## EXERCISE OBJECTIVE
From the records below, copy the lines that include "none".
:: RECORDS FOR THIS EXERCISE
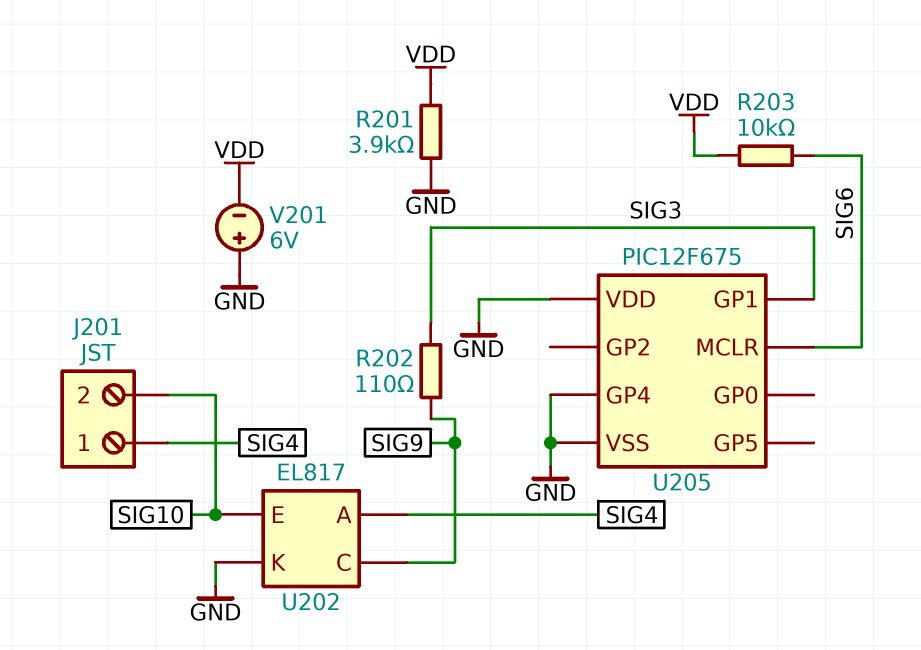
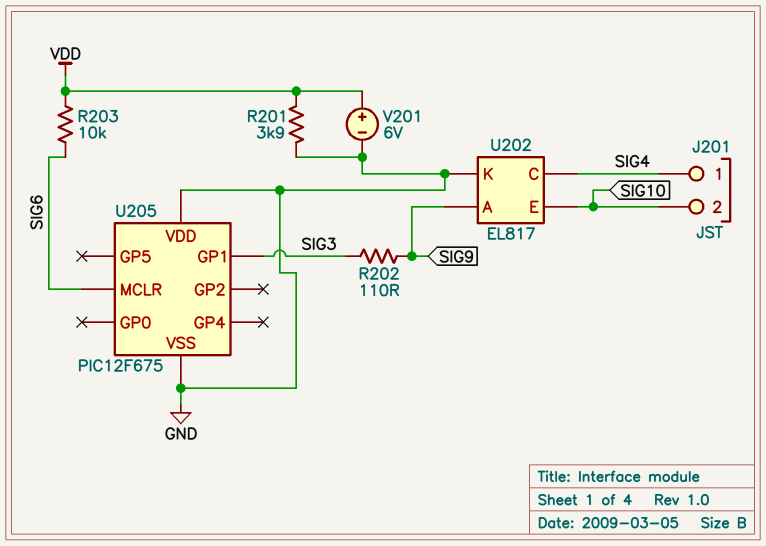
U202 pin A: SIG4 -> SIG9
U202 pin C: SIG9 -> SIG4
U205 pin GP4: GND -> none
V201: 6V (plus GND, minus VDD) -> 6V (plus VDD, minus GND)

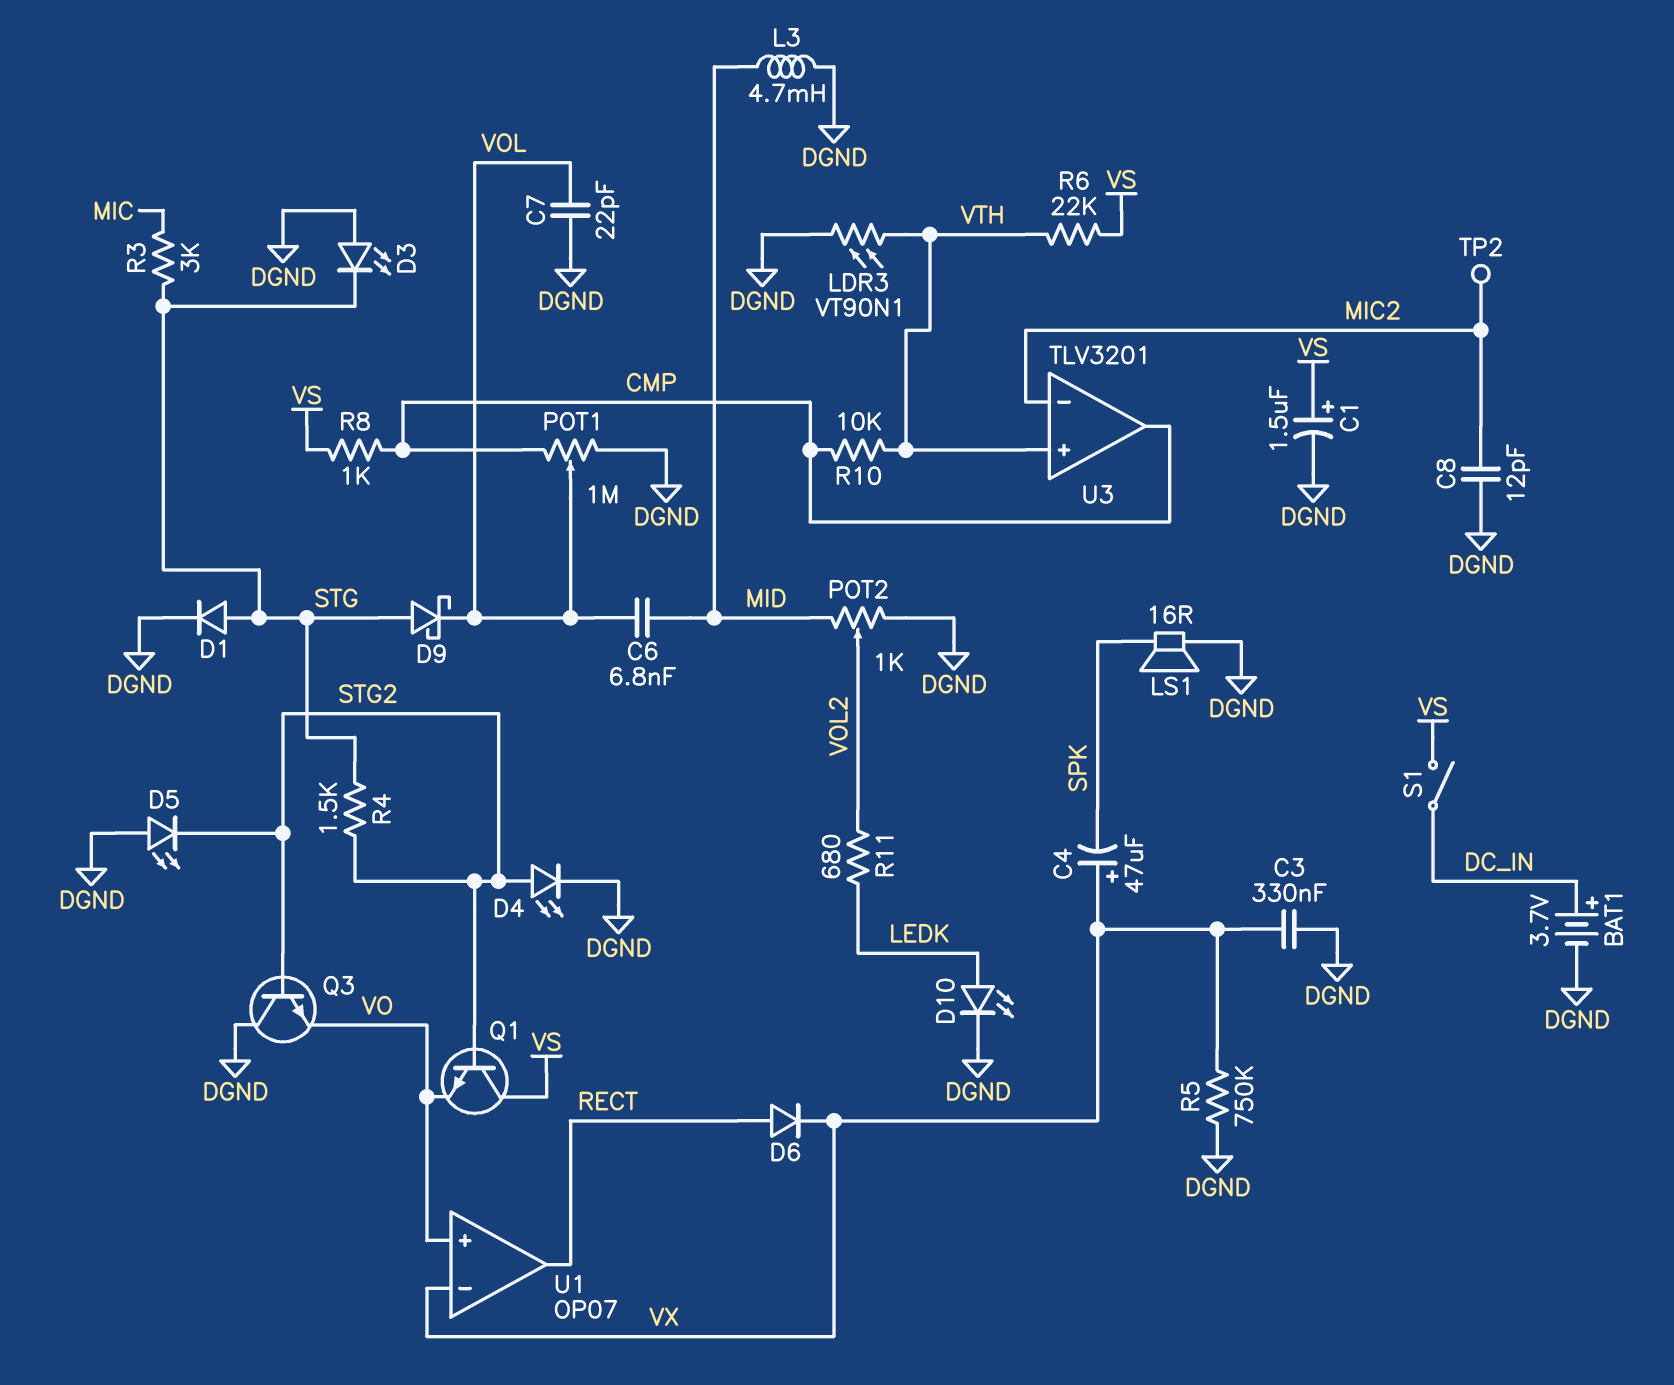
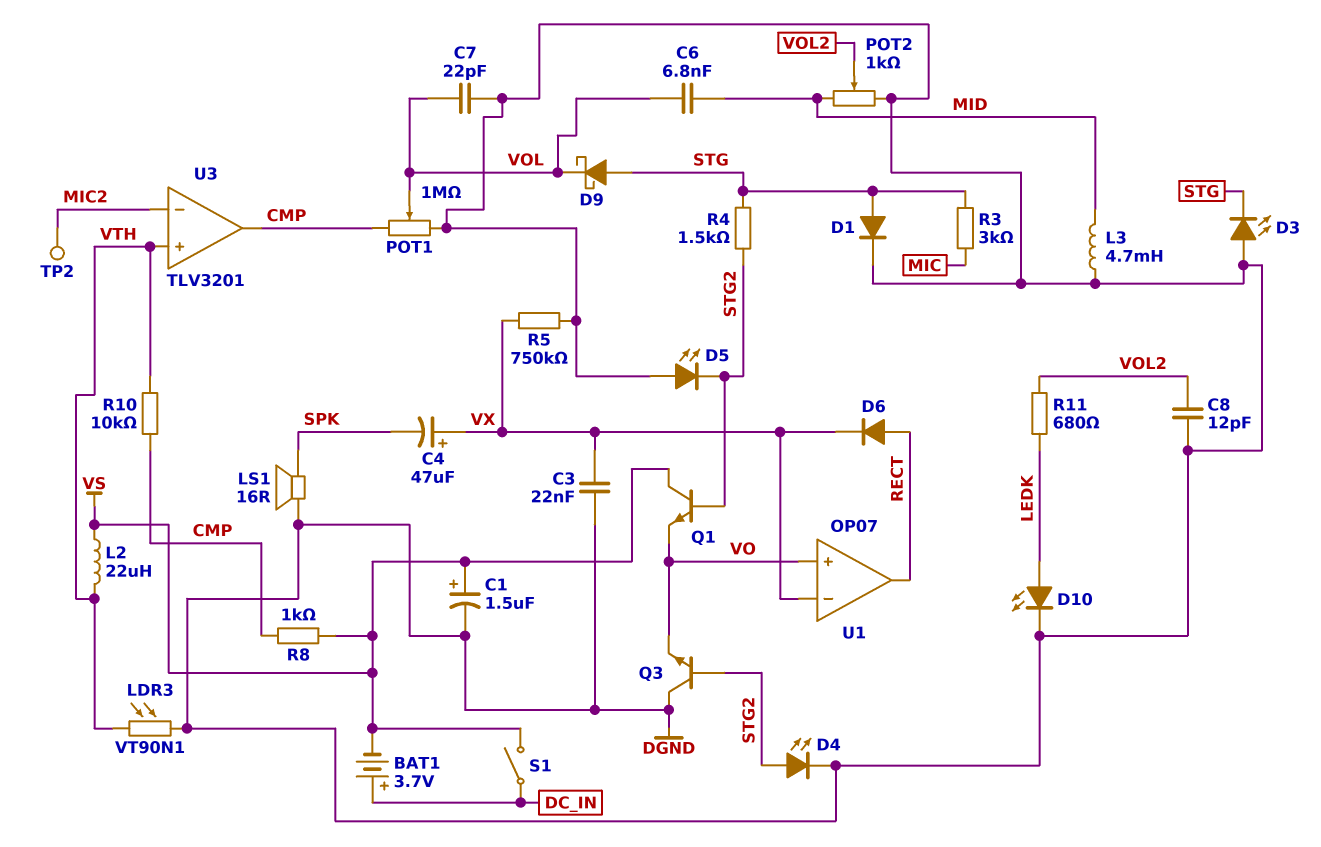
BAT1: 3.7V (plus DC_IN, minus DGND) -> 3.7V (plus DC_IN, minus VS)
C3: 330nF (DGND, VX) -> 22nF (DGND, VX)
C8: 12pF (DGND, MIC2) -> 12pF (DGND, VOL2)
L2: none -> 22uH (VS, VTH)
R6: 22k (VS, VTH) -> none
::::
:: RECORDS FOR THIS EXERCISE
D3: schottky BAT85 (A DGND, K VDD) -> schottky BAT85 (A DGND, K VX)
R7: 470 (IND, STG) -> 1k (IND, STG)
::::
## RESPONSE BELOW
U205 pin GP4: GND -> none
L2: none -> 22uH (VS, VTH)
R6: 22k (VS, VTH) -> none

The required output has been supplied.